### What needs to be done
Transcribe, without any change, the line that includes "C10: none -> 12pF (DGND, n28)" and all the lines that come after it in the material below.

Exercise input section start

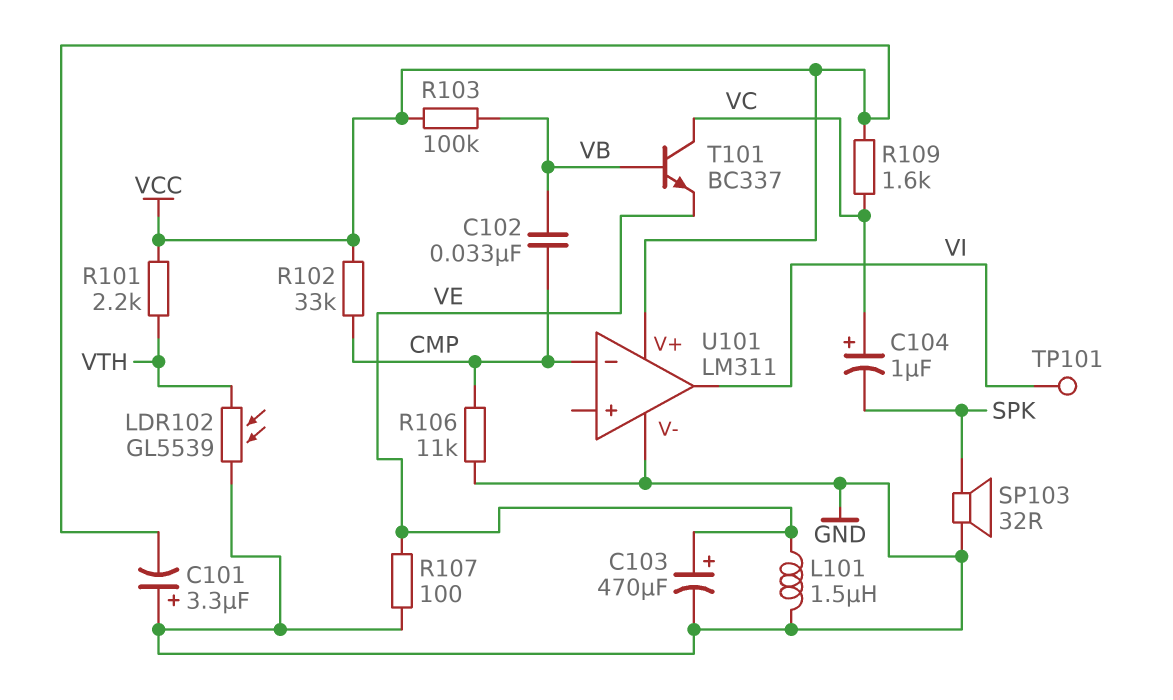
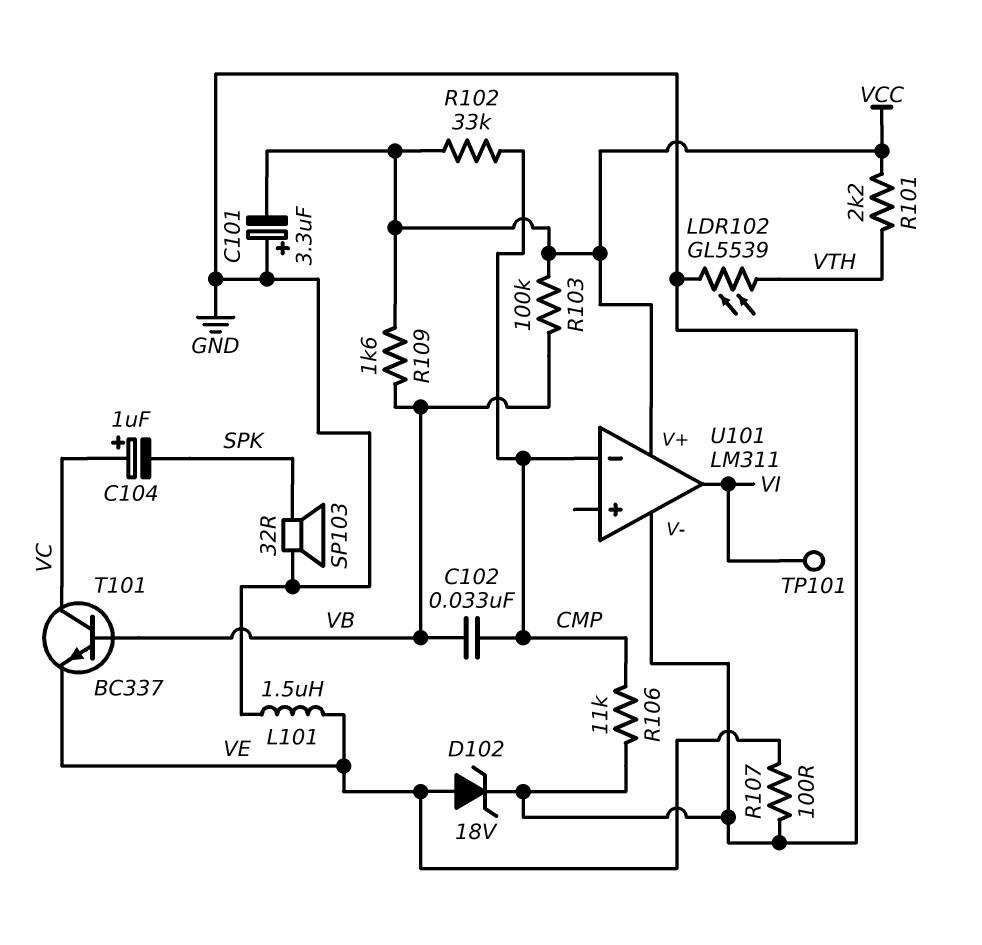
C103: 470uF (plus VE, minus GND) -> none
D102: none -> zener 18V (A VE, K GND)
R109: 1.6k (VC, VCC) -> 1.6k (VB, VCC)

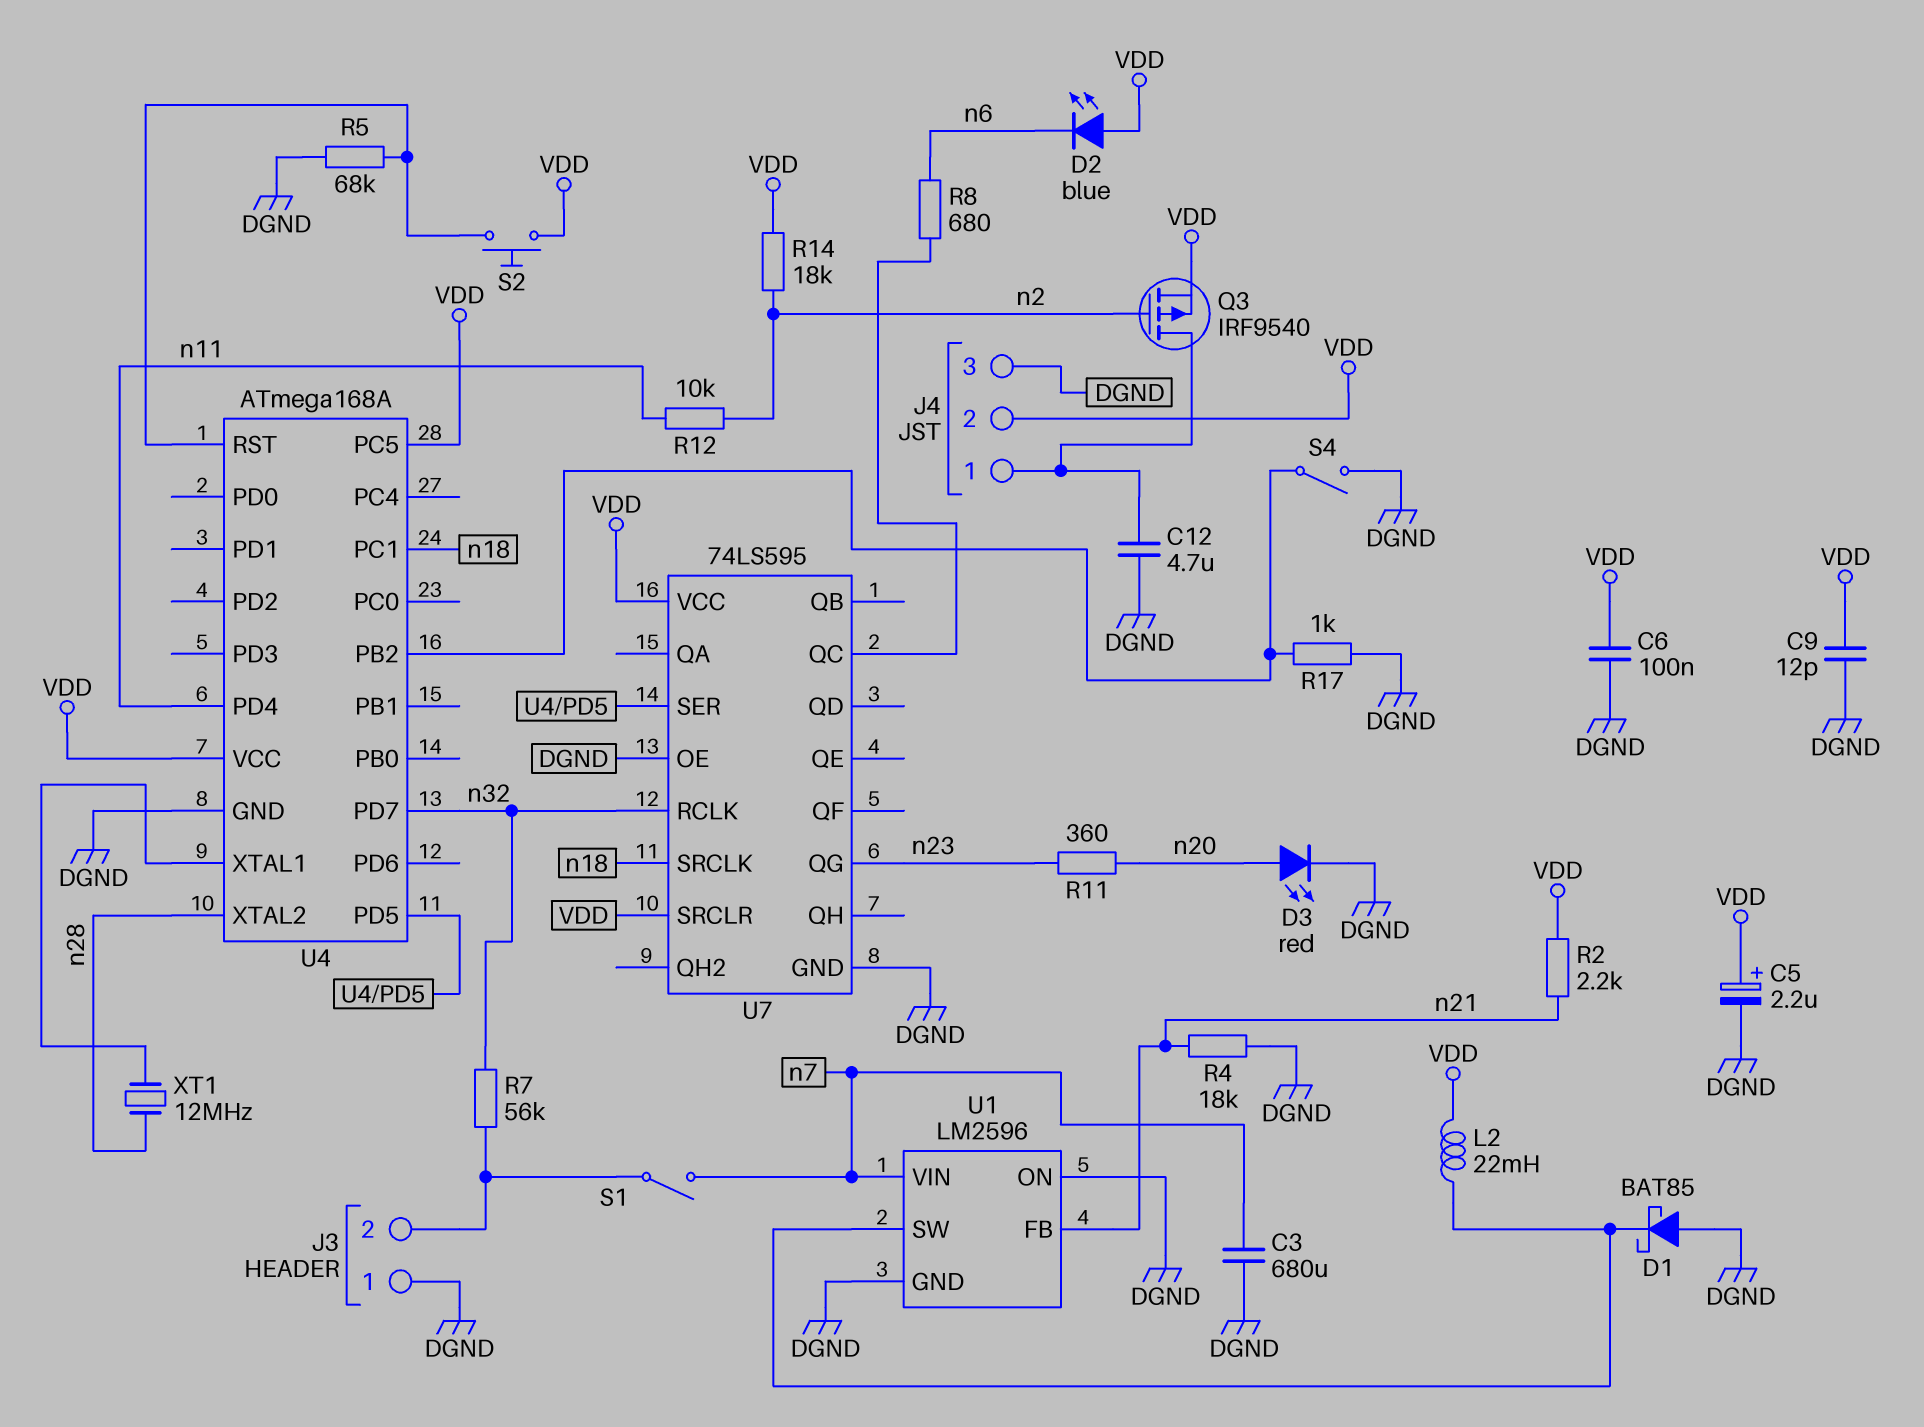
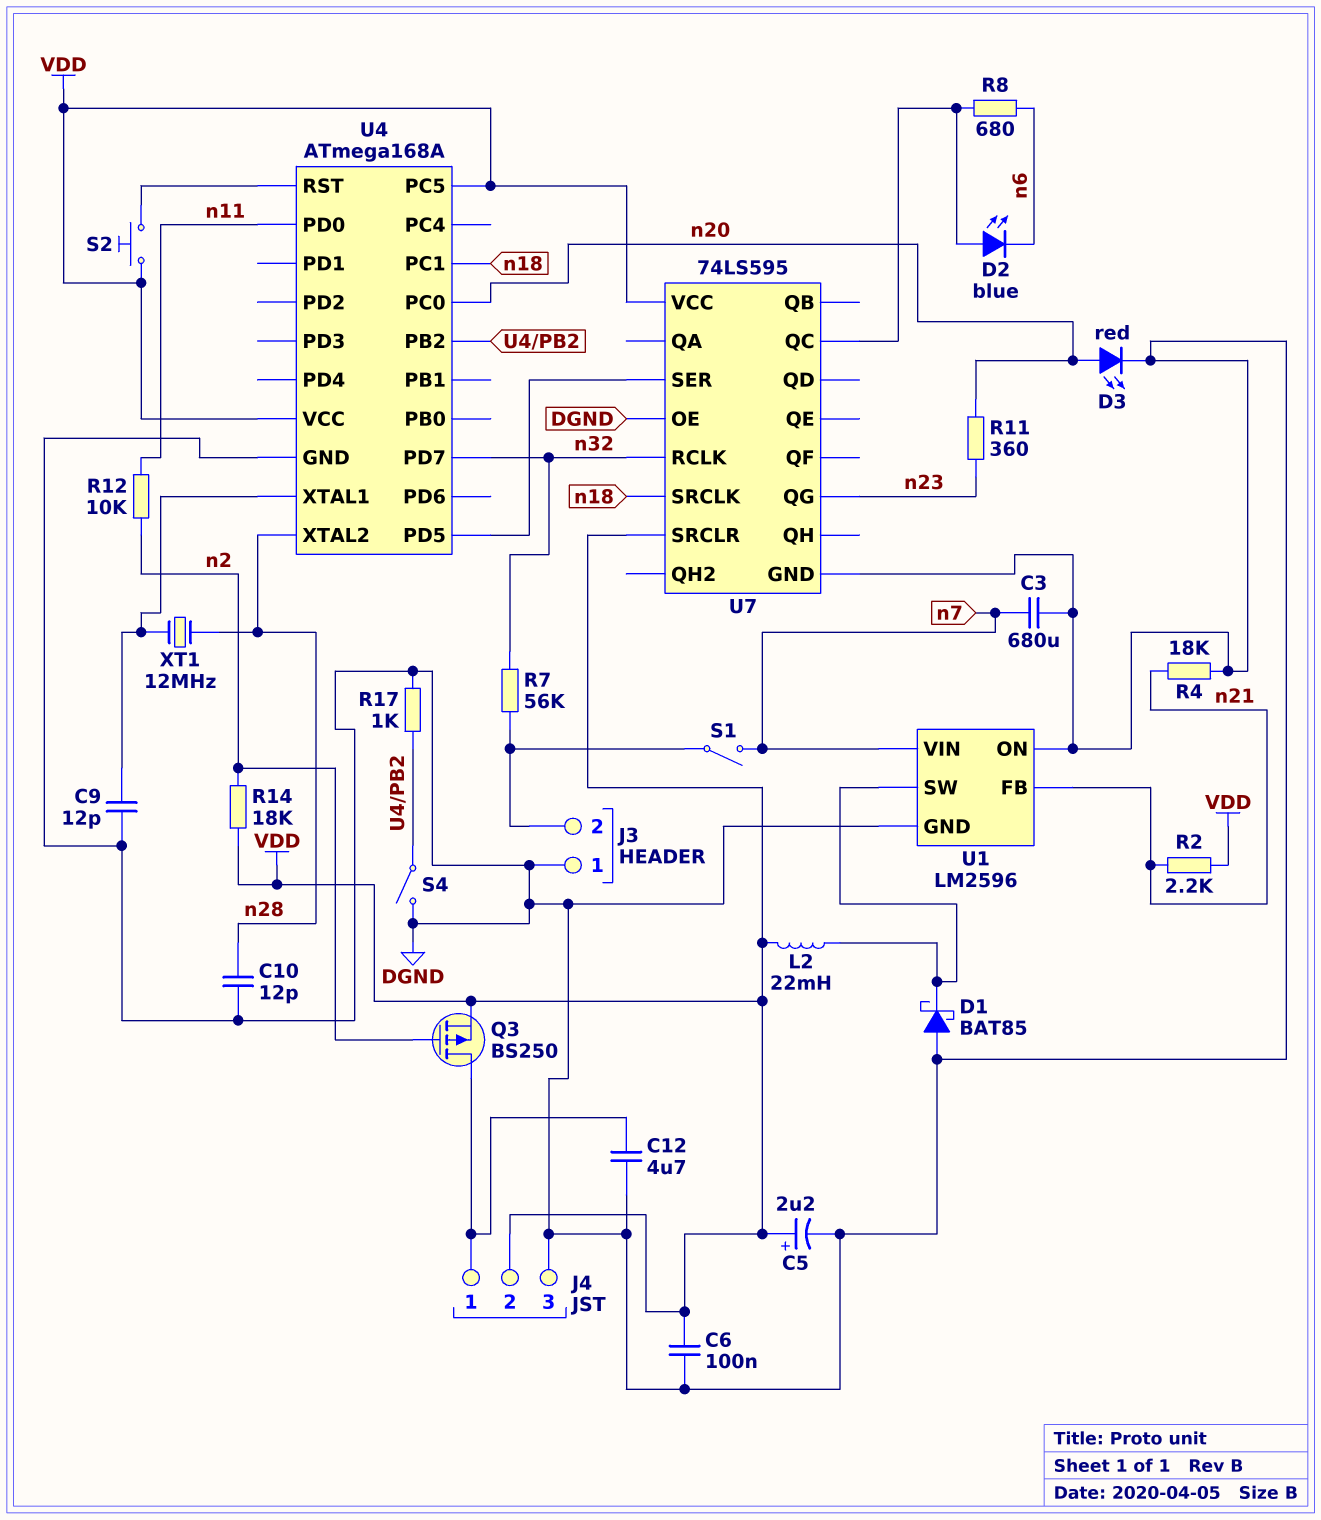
C9: 12pF (DGND, VDD) -> 12pF (DGND, U4/XTAL1)
C10: none -> 12pF (DGND, n28)
D2: LED blue (A VDD, K n6) -> LED blue (A U7/QC, K n6)
Q3: PMOS IRF9540 (G n2, D J4/1, S VDD) -> PMOS BS250 (G n2, D J4/1, S VDD)
R5: 68k (DGND, U4/RST) -> none
U4 pin PC0: none -> n20
U4 pin PD0: none -> n11
U4 pin PD4: n11 -> none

Exercise input section end

### Answer box
C10: none -> 12pF (DGND, n28)
D2: LED blue (A VDD, K n6) -> LED blue (A U7/QC, K n6)
Q3: PMOS IRF9540 (G n2, D J4/1, S VDD) -> PMOS BS250 (G n2, D J4/1, S VDD)
R5: 68k (DGND, U4/RST) -> none
U4 pin PC0: none -> n20
U4 pin PD0: none -> n11
U4 pin PD4: n11 -> none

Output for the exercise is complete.